- _WHAT YOU HAVE TO DO_:
Count the lines below that contain the string "kern". Reply with the number only.
::: ENTRIES PROVIDED :::
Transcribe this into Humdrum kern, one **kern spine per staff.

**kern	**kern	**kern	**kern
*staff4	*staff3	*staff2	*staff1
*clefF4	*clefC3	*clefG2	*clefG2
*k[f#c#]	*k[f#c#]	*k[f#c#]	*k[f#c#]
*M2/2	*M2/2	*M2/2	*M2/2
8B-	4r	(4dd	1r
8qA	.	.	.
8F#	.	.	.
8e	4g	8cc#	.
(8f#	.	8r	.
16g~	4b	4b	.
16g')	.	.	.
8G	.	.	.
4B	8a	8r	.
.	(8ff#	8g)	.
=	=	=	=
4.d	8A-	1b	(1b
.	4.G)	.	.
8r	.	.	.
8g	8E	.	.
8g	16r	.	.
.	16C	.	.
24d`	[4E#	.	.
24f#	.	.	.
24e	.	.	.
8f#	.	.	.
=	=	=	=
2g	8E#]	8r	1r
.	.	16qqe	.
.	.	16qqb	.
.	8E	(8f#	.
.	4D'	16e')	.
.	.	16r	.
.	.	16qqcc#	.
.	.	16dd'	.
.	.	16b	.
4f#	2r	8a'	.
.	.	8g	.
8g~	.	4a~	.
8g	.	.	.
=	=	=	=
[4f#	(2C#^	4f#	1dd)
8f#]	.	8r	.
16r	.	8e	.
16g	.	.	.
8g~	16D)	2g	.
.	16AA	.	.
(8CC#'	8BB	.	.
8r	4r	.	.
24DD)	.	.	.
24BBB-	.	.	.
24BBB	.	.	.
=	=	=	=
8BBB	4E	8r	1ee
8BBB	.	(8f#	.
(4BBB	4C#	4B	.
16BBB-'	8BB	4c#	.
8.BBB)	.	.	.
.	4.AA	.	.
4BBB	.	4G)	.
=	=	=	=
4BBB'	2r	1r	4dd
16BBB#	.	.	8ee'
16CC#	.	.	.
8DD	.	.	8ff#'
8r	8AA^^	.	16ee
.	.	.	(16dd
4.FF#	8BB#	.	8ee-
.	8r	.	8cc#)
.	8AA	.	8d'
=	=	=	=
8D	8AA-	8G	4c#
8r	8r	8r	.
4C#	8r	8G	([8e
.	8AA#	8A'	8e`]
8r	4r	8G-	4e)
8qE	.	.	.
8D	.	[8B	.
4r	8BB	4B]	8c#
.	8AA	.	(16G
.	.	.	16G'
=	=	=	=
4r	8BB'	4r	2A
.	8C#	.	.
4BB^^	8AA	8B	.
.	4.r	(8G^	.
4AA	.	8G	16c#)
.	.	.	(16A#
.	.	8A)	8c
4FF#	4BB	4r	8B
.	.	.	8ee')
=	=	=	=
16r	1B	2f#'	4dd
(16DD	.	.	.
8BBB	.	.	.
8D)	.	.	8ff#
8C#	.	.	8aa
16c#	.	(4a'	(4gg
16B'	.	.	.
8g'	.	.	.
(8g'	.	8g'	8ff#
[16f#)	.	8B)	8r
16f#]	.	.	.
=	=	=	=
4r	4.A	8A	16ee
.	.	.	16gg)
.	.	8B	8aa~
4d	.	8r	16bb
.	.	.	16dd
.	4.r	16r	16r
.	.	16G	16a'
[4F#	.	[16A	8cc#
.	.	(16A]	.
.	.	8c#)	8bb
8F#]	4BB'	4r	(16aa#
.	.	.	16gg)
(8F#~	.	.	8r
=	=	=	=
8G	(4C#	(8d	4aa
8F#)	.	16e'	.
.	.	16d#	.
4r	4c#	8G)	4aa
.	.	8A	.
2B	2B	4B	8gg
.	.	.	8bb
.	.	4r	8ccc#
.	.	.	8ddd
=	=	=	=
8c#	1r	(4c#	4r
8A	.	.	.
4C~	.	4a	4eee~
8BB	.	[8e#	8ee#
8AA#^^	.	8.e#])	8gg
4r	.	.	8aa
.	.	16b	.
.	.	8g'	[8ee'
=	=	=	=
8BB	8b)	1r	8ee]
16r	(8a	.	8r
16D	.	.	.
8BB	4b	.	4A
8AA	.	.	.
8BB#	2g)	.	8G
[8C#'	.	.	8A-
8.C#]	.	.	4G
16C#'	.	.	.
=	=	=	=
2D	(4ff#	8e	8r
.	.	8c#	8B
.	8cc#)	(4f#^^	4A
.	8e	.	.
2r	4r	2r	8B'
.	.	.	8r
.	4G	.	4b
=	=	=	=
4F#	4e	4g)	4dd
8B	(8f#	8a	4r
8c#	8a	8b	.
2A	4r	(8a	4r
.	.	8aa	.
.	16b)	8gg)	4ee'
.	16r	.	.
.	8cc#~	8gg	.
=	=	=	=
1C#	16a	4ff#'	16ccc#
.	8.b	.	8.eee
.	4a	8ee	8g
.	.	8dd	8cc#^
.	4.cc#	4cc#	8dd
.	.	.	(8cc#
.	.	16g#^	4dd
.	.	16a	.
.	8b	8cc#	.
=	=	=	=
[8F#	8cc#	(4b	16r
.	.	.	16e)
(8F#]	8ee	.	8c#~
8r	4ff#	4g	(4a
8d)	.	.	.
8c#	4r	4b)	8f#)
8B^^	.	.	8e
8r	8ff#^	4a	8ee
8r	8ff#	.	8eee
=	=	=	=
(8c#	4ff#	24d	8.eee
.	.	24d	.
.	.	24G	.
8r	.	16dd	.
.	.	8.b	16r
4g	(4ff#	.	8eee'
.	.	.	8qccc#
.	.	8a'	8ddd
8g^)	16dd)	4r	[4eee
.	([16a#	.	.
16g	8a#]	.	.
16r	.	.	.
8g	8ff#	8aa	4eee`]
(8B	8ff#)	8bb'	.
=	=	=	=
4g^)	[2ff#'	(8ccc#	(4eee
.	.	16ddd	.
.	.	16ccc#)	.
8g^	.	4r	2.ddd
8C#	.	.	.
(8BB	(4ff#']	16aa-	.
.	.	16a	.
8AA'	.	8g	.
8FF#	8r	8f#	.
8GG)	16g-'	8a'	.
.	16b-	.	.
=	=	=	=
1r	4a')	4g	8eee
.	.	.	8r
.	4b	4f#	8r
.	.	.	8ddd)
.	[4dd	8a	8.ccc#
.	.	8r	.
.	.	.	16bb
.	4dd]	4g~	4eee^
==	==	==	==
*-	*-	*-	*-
:::
- _CORRECT ANSWER_:
2